- **What to do**: Every line of the data below is to be duplicated exactly, pictures excepted.

- **Available data**:

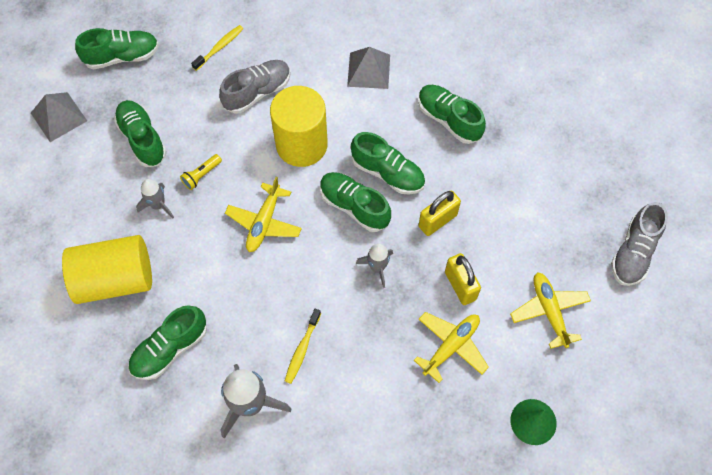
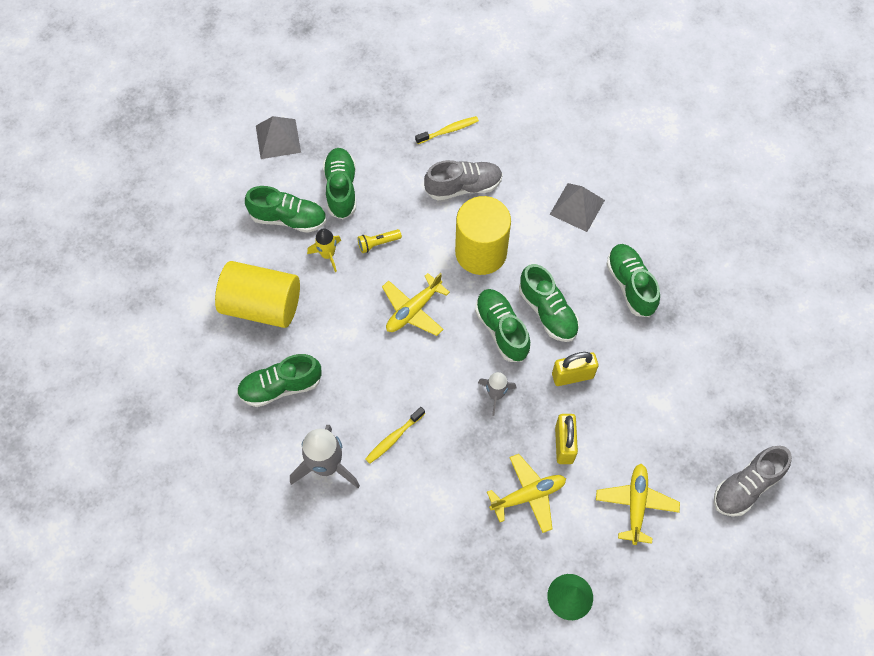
camera: 25 degrees right, 0 degrees up
(122, 57) = (357, 105): green shoe -> green shoe (288, 218)
(158, 205) = (327, 255): grey rocket -> yellow rocket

- **Solution to this problem**:
camera: 25 degrees right, 0 degrees up
(122, 57) = (357, 105): green shoe -> green shoe (288, 218)
(158, 205) = (327, 255): grey rocket -> yellow rocket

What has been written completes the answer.